* Goal of the exercise
Find every line in the records below that holds the word "board", and copy it out.

(Object correspondence data)
----

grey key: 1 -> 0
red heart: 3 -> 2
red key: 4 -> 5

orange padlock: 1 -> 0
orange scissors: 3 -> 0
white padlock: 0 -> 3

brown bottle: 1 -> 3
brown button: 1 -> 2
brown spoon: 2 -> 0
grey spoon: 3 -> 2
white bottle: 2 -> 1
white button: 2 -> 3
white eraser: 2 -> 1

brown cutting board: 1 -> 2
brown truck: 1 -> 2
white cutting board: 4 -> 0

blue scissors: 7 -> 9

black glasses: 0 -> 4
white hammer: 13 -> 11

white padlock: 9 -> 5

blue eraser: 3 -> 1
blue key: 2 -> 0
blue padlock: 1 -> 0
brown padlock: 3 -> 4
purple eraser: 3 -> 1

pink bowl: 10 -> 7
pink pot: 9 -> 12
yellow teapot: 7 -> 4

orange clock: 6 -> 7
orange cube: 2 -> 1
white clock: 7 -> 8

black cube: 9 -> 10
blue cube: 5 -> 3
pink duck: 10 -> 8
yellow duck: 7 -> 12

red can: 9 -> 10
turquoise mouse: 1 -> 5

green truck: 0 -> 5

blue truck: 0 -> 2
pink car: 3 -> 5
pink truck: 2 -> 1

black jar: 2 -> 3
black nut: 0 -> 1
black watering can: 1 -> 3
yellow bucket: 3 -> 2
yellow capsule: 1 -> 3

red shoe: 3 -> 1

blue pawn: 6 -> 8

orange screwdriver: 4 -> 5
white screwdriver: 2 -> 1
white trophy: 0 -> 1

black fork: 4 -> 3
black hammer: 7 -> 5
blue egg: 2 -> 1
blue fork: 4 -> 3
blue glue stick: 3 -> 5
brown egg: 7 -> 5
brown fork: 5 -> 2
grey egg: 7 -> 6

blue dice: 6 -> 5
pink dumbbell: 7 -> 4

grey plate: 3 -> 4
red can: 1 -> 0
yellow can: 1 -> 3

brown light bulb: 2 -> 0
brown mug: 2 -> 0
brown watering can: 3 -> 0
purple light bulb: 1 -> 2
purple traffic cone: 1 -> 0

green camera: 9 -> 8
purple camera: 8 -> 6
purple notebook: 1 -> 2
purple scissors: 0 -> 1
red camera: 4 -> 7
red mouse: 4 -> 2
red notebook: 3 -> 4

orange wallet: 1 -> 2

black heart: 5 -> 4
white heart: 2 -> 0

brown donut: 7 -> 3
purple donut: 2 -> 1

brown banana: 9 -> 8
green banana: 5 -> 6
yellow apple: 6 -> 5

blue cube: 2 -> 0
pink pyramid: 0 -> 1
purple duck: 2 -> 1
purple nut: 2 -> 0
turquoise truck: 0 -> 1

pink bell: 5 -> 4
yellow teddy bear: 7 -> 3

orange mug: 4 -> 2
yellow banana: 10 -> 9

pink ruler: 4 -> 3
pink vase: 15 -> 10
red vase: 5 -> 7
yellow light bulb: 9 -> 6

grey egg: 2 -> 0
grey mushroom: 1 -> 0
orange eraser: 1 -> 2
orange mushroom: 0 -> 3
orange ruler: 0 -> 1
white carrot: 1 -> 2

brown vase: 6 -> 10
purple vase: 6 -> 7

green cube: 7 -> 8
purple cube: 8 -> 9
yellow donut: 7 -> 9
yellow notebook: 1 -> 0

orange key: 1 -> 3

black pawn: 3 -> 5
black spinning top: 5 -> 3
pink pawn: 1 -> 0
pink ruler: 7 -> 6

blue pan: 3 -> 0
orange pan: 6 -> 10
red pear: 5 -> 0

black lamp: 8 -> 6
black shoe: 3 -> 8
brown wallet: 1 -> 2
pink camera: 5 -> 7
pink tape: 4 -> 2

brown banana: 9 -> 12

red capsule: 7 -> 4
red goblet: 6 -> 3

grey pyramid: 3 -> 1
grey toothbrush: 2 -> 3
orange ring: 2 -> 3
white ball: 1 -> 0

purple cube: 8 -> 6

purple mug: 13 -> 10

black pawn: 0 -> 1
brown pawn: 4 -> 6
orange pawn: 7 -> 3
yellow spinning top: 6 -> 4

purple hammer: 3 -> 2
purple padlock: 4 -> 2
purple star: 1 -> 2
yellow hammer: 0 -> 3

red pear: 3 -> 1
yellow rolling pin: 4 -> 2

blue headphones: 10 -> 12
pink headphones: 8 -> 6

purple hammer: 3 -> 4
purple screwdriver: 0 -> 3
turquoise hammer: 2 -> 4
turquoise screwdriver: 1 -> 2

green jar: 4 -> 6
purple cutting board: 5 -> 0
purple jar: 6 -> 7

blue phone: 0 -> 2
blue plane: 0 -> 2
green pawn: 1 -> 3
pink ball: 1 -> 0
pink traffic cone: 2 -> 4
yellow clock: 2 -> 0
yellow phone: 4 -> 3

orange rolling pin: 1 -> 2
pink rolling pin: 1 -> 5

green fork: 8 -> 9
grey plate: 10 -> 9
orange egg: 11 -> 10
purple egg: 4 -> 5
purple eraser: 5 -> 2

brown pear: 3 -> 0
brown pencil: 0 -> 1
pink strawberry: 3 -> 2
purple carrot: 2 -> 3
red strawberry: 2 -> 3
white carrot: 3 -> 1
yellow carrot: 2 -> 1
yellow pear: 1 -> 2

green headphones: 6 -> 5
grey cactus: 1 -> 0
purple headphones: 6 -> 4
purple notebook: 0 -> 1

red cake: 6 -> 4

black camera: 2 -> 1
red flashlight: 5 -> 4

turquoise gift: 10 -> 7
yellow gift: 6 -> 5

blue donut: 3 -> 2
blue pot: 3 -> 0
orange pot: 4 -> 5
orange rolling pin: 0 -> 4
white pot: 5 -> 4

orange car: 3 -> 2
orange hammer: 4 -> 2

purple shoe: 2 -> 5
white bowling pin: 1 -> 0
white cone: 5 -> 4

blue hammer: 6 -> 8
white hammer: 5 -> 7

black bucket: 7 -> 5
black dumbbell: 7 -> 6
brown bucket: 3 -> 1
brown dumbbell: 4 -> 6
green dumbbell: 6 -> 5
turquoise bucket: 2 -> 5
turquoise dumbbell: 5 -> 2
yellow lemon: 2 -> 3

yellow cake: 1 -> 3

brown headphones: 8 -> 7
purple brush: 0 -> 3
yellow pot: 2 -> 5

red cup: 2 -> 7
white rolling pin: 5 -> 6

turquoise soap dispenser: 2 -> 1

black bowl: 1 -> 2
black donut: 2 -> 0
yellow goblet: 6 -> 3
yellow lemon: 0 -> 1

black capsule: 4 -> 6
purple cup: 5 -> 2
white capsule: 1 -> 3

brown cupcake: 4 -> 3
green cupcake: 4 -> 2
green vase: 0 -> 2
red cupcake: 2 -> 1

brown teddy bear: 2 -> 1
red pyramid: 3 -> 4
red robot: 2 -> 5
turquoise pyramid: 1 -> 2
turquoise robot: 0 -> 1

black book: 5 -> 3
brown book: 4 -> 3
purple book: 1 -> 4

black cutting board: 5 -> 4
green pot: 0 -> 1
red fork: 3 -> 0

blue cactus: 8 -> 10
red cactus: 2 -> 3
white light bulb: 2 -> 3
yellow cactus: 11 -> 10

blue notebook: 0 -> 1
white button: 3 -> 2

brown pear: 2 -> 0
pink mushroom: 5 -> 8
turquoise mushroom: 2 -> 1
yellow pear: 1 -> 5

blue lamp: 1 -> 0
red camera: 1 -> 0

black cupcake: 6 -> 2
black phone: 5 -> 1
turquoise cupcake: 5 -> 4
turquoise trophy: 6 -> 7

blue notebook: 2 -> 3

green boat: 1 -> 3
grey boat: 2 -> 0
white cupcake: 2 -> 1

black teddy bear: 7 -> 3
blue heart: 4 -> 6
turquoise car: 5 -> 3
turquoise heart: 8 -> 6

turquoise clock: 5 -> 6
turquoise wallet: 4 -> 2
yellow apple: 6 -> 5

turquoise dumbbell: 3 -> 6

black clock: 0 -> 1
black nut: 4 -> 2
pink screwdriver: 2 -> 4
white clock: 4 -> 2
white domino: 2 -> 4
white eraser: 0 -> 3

----

* Exercise result
brown cutting board: 1 -> 2
white cutting board: 4 -> 0
purple cutting board: 5 -> 0
black cutting board: 5 -> 4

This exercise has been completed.